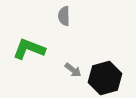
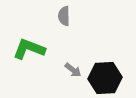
black hexagon: rotated 12 degrees clockwise
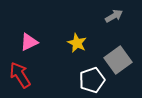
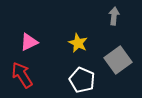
gray arrow: rotated 54 degrees counterclockwise
yellow star: moved 1 px right
red arrow: moved 2 px right
white pentagon: moved 10 px left; rotated 30 degrees counterclockwise
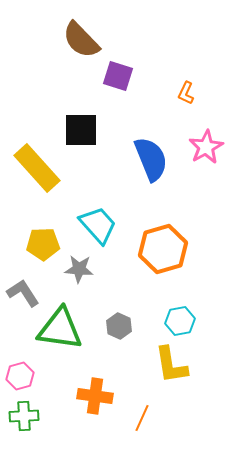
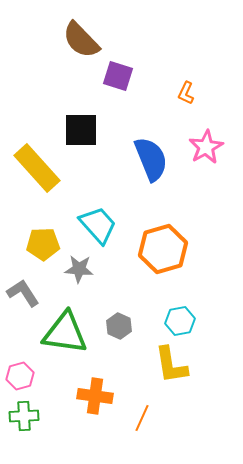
green triangle: moved 5 px right, 4 px down
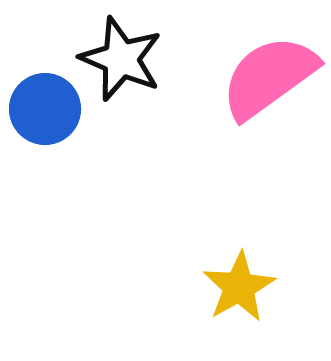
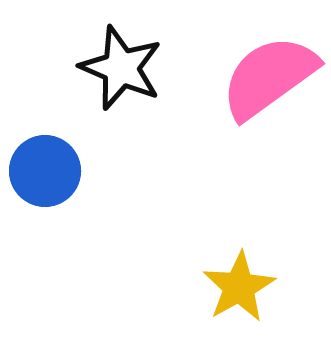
black star: moved 9 px down
blue circle: moved 62 px down
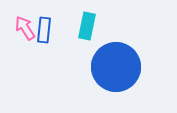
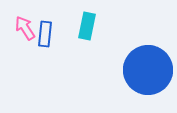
blue rectangle: moved 1 px right, 4 px down
blue circle: moved 32 px right, 3 px down
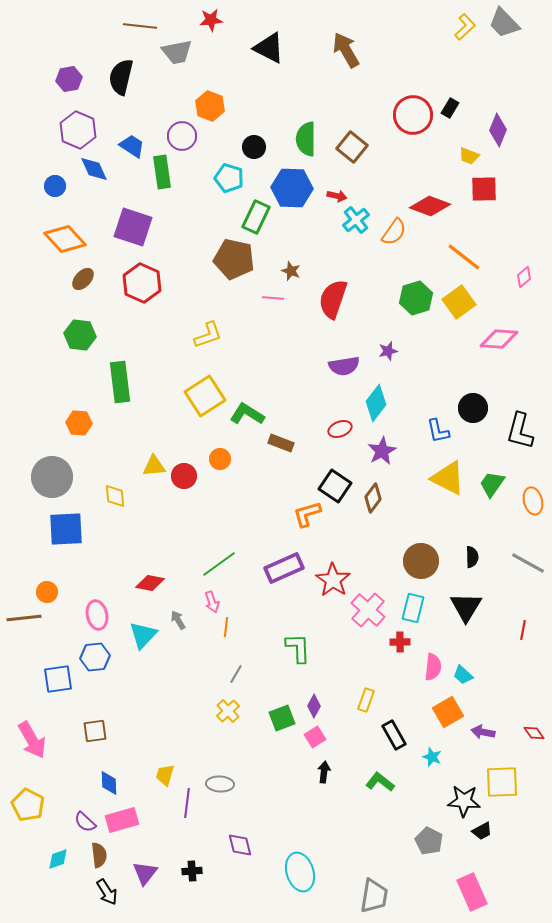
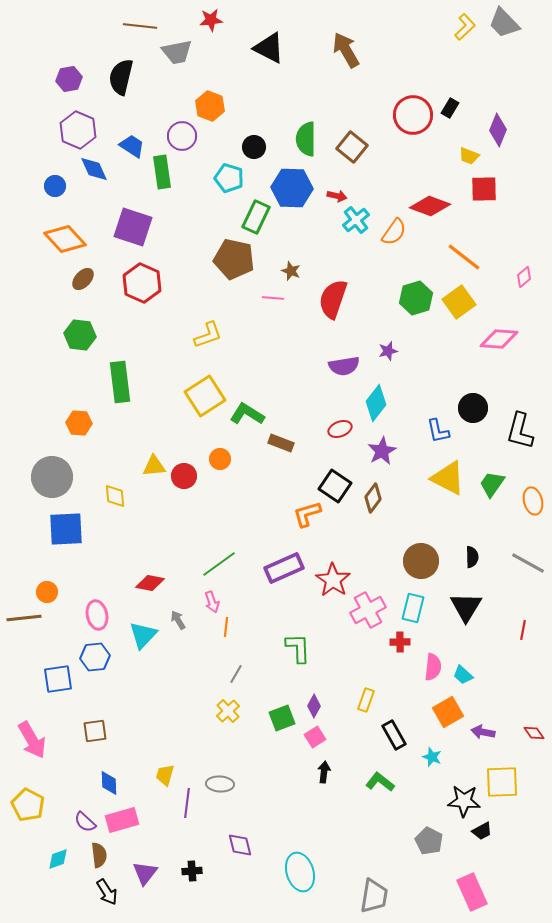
pink cross at (368, 610): rotated 20 degrees clockwise
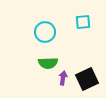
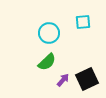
cyan circle: moved 4 px right, 1 px down
green semicircle: moved 1 px left, 1 px up; rotated 42 degrees counterclockwise
purple arrow: moved 2 px down; rotated 32 degrees clockwise
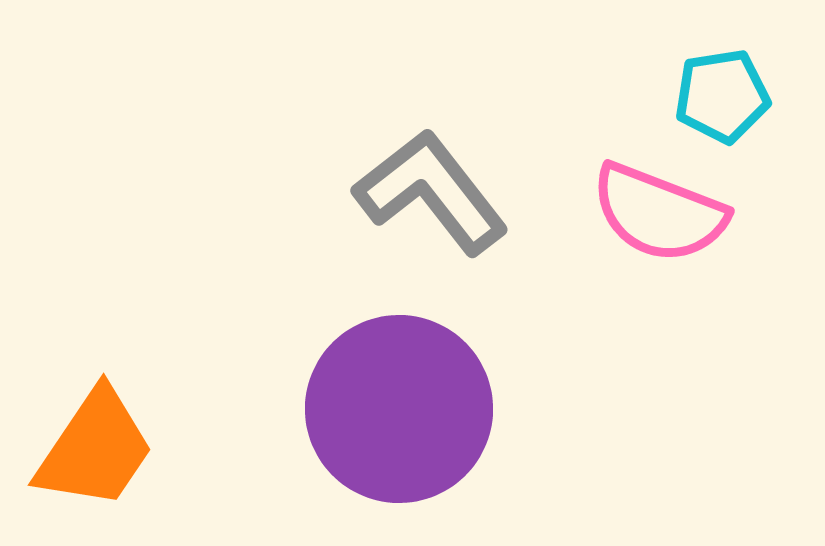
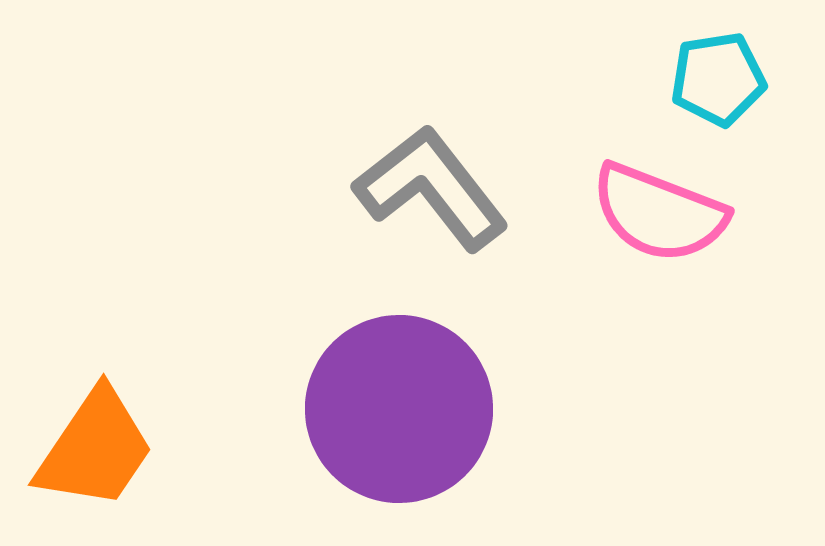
cyan pentagon: moved 4 px left, 17 px up
gray L-shape: moved 4 px up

THE REQUEST
Rewrite every line of the data with each "counterclockwise" swapped for "anticlockwise", changing nothing else. Leave out the picture lines.

EXPECTED OUTPUT
black hexagon: rotated 12 degrees clockwise
gray arrow: rotated 54 degrees anticlockwise
yellow star: moved 1 px right
red arrow: moved 2 px right
white pentagon: moved 10 px left; rotated 30 degrees anticlockwise
green triangle: moved 5 px right, 4 px down
black star: moved 9 px down
blue circle: moved 62 px down
blue rectangle: moved 1 px right, 4 px down
blue circle: moved 32 px right, 3 px down
pink cross at (368, 610): rotated 20 degrees clockwise
cyan circle: moved 4 px right, 1 px down
green semicircle: moved 1 px left, 1 px up; rotated 42 degrees anticlockwise
purple arrow: moved 2 px down; rotated 32 degrees clockwise
cyan pentagon: moved 4 px left, 17 px up
gray L-shape: moved 4 px up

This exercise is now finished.